▶ How to complete this task: Filter the entries below down to the lines that hold "green".

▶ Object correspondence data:

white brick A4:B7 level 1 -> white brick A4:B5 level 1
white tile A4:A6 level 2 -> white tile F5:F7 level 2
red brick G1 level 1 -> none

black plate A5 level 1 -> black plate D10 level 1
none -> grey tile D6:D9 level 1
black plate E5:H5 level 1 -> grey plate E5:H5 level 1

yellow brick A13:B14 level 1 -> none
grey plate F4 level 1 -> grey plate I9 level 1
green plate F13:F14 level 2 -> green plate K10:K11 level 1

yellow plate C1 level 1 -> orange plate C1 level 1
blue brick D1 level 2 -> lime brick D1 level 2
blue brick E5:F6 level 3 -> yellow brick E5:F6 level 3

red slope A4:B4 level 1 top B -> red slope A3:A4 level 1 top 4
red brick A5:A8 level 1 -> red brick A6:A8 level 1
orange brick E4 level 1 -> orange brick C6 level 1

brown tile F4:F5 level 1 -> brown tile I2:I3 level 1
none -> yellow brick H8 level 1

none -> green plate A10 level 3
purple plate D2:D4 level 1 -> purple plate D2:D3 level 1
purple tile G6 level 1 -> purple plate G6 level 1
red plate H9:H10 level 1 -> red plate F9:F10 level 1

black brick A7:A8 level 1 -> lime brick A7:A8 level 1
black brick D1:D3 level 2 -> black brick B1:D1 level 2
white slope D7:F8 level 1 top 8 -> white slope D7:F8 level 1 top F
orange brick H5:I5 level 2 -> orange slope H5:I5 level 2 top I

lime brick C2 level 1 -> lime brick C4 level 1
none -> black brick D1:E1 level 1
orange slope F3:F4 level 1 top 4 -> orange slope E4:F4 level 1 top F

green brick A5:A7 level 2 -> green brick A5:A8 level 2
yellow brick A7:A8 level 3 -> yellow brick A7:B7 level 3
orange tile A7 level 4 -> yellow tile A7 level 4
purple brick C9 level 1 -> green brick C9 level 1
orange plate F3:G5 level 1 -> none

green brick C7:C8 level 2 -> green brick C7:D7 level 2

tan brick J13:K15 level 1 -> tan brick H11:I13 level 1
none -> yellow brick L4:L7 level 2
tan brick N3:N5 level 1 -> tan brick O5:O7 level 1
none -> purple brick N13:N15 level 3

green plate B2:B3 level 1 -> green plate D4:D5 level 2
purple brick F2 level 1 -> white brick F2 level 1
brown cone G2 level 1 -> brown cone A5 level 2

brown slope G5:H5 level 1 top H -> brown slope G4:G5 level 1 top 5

▶ Task output:
green plate F13:F14 level 2 -> green plate K10:K11 level 1
none -> green plate A10 level 3
green brick A5:A7 level 2 -> green brick A5:A8 level 2
purple brick C9 level 1 -> green brick C9 level 1
green brick C7:C8 level 2 -> green brick C7:D7 level 2
green plate B2:B3 level 1 -> green plate D4:D5 level 2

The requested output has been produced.